WHAT THIS TASK INVOLVES
In the data below, find each line containing the string "slope" and return it.

SUPPLIED MATERIAL
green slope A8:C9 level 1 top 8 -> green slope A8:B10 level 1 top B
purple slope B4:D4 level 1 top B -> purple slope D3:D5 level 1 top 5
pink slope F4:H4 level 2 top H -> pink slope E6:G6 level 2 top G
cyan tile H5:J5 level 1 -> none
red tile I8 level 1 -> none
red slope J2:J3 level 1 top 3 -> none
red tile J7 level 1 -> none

RESPONSE TO THIS EXERCISE
green slope A8:C9 level 1 top 8 -> green slope A8:B10 level 1 top B
purple slope B4:D4 level 1 top B -> purple slope D3:D5 level 1 top 5
pink slope F4:H4 level 2 top H -> pink slope E6:G6 level 2 top G
red slope J2:J3 level 1 top 3 -> none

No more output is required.